The input: Begin

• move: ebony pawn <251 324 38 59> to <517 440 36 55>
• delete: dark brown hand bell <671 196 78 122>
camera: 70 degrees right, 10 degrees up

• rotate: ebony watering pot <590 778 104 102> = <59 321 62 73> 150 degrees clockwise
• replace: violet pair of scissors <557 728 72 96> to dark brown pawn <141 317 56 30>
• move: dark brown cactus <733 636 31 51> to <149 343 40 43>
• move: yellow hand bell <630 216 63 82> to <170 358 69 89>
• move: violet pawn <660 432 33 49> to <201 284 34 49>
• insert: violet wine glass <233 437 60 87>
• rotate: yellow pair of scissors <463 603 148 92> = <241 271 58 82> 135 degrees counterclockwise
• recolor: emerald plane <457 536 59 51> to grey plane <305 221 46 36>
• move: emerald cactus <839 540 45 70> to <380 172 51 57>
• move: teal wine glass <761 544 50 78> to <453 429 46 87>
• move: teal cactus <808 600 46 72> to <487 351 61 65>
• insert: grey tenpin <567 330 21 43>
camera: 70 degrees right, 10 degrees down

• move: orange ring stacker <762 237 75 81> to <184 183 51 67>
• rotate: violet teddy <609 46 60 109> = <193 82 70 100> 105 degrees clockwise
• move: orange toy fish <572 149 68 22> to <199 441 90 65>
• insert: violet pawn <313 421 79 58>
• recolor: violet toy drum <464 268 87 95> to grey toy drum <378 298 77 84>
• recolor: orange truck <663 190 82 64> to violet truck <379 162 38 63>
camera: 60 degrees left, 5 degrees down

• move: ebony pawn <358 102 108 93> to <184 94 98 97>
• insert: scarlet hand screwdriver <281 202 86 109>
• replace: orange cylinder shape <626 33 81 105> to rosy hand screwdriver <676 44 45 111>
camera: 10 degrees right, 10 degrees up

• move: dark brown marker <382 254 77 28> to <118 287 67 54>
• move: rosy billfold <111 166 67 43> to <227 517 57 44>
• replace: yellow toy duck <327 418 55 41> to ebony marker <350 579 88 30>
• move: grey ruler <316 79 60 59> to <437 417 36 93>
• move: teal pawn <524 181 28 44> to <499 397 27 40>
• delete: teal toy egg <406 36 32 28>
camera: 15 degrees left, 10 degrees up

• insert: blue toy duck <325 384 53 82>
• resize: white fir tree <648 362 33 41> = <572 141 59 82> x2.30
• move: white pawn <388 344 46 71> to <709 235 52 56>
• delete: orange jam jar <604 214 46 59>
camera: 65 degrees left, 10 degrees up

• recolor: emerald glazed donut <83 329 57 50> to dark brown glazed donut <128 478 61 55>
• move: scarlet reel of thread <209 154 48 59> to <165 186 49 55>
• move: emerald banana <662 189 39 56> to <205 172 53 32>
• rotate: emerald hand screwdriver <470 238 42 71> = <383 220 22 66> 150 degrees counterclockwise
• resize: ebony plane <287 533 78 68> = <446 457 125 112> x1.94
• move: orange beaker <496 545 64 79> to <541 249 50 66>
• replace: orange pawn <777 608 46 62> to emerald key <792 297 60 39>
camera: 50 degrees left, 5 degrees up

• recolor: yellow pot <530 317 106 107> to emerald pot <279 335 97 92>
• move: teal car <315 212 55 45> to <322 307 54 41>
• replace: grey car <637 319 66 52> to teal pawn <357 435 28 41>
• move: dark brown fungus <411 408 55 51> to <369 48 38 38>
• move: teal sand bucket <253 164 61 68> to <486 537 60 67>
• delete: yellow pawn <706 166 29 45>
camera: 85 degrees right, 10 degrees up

The input: End

Problem :: Find the lines in the data that include "insert", then copy each of them.

Written answer ::
• insert: violet wine glass <233 437 60 87>
• insert: grey tenpin <567 330 21 43>
• insert: violet pawn <313 421 79 58>
• insert: scarlet hand screwdriver <281 202 86 109>
• insert: blue toy duck <325 384 53 82>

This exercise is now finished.